Activity. Return, without anything added, the lines from the one containing "cyan brick B1:C1" through the end of the entries below, exactly as written.

Entries supplied.
####

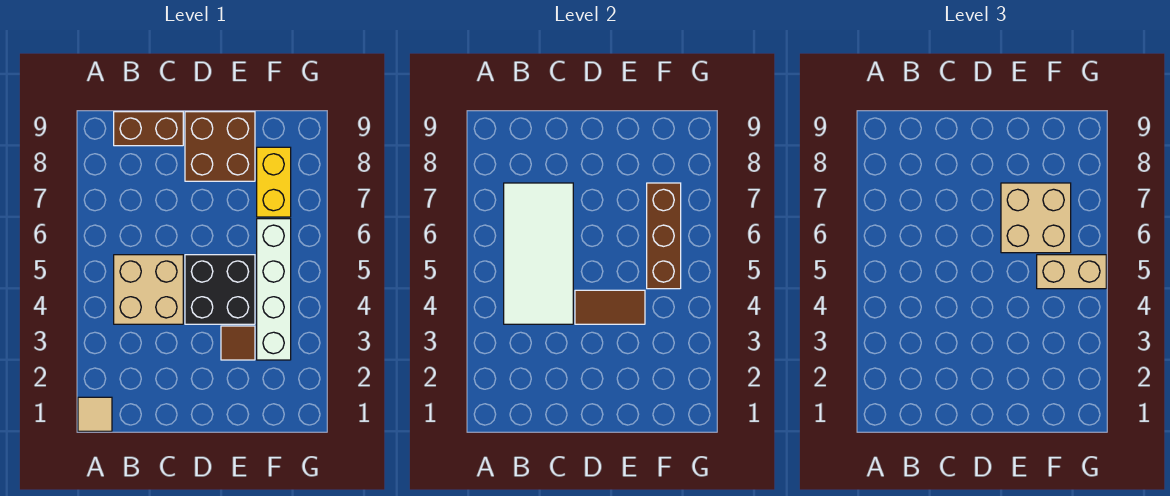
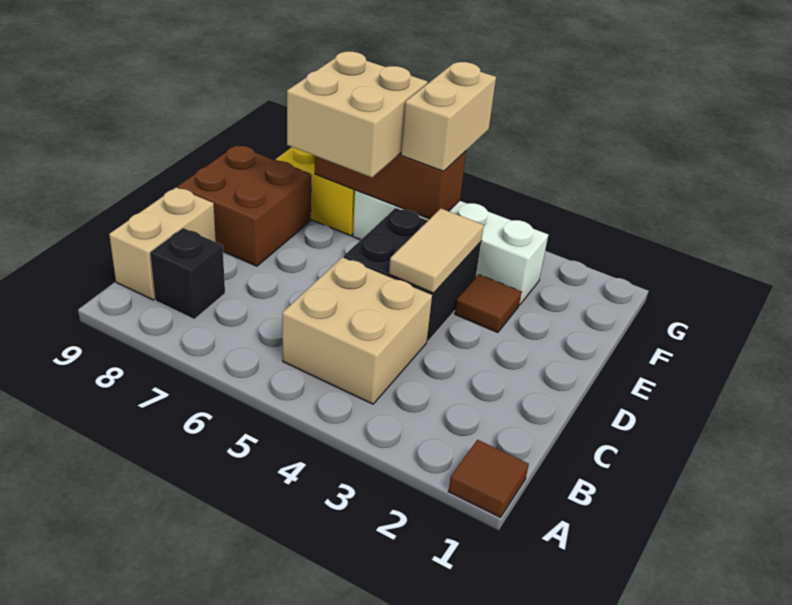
tan tile A1 level 1 -> brown tile A1 level 1
white tile B4:C7 level 2 -> none
none -> black brick B8 level 1
brown brick B9:C9 level 1 -> tan brick B9:C9 level 1
brown tile D4:E4 level 2 -> tan tile D4:E4 level 2

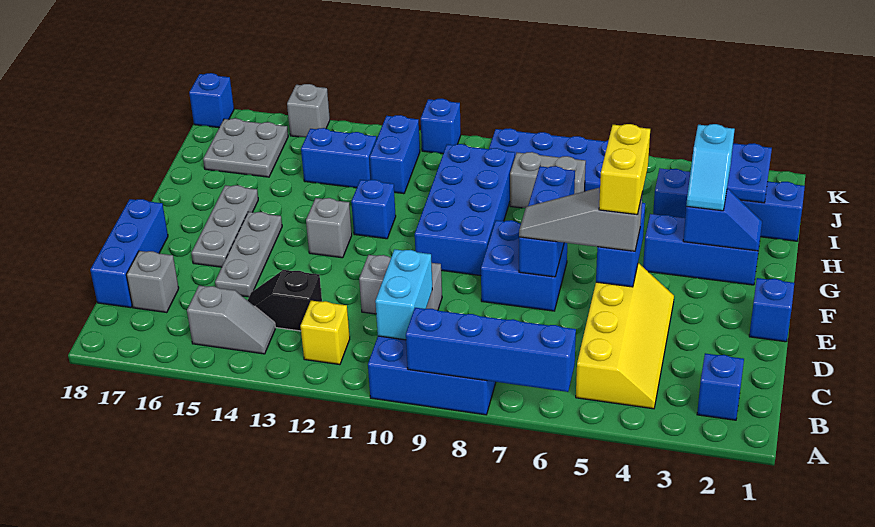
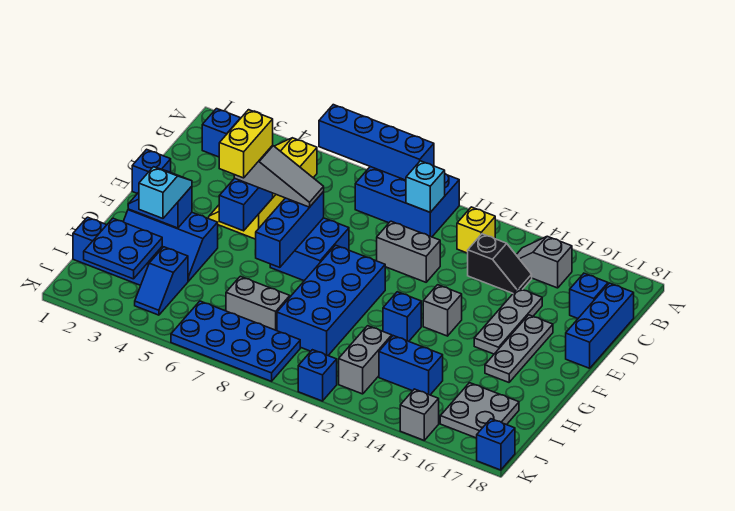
cyan brick B10:C10 level 2 -> cyan brick B10 level 2
grey brick C17 level 1 -> blue brick C17 level 1
blue brick I12:J12 level 1 -> grey brick I12:J12 level 1

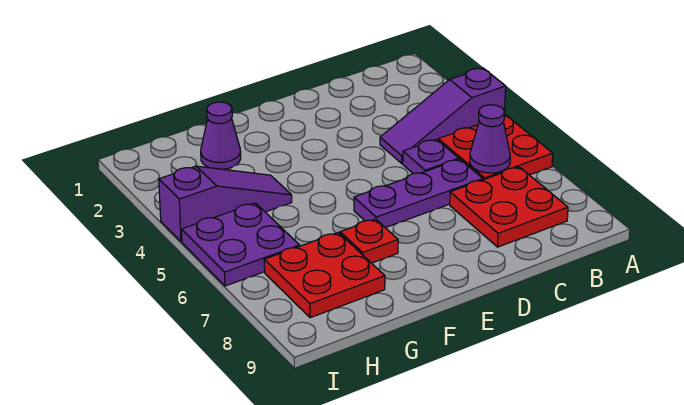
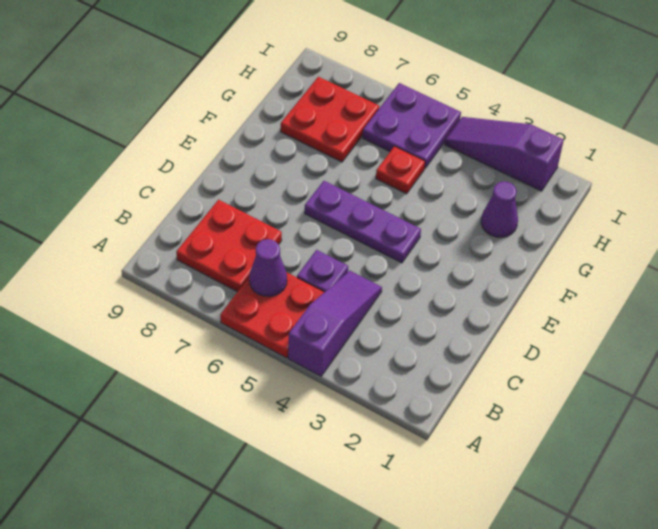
purple plate C6:E6 level 1 -> purple plate E4:E6 level 1
red plate F7 level 1 -> red plate G5 level 1
purple slope G4:I4 level 1 top I -> purple slope I2:I4 level 1 top 2

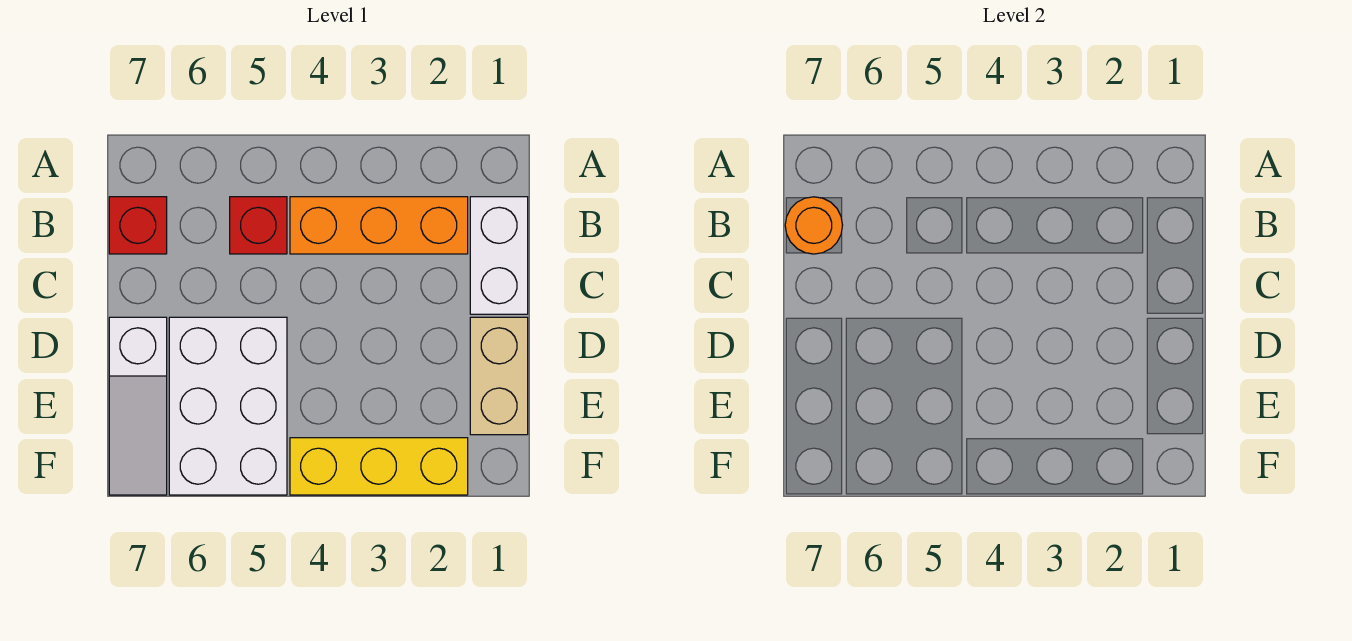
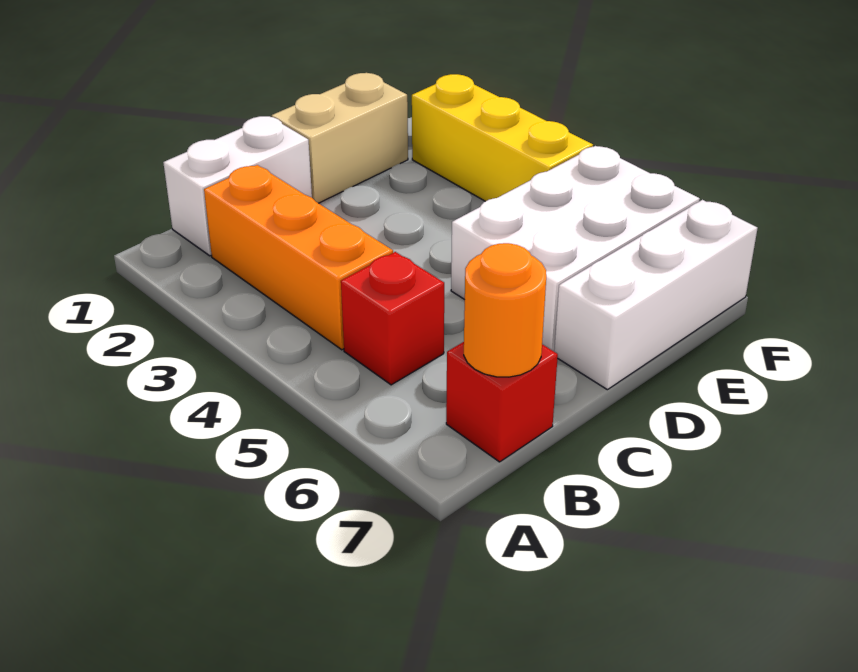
white slope D7:F7 level 1 top D -> white brick D7:F7 level 1

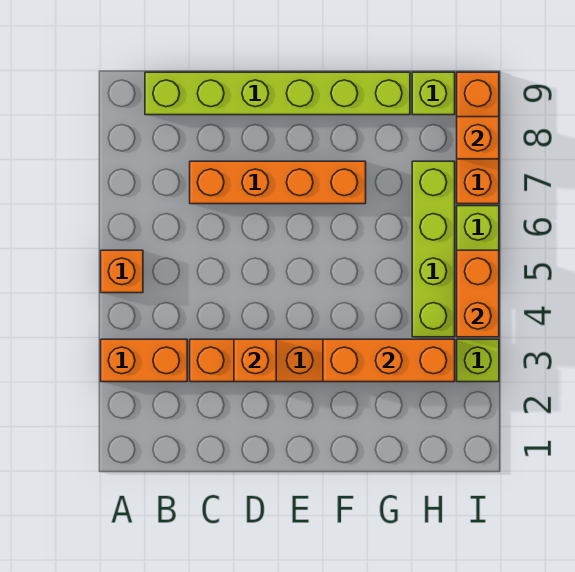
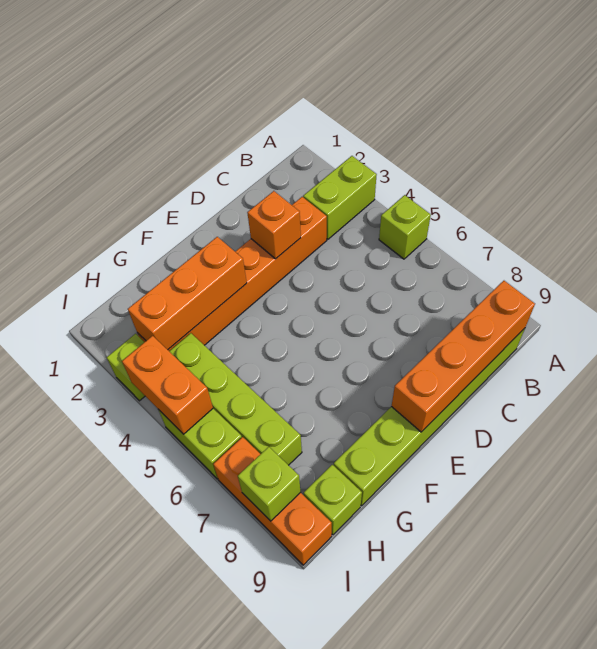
orange brick A3:B3 level 1 -> lime brick A3:B3 level 1
orange brick A5 level 1 -> lime brick A5 level 1
orange brick C7:F7 level 1 -> orange brick B9:E9 level 2
orange brick I8 level 2 -> lime brick I8 level 2

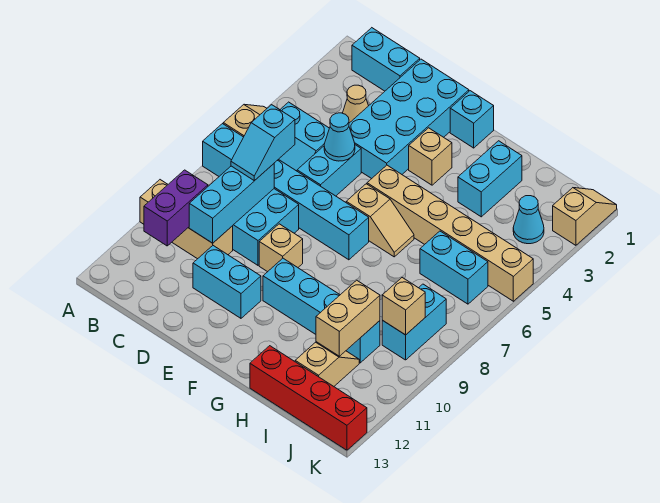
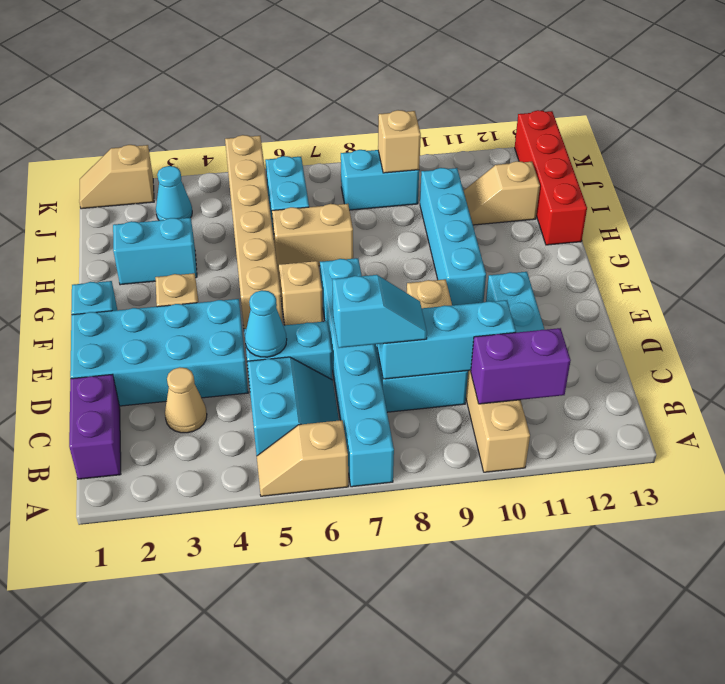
cyan brick B1:C1 level 1 -> purple brick B1:C1 level 1
tan brick I10:I11 level 2 -> tan brick H6:H7 level 1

####

Exercise response.
cyan brick B1:C1 level 1 -> purple brick B1:C1 level 1
tan brick I10:I11 level 2 -> tan brick H6:H7 level 1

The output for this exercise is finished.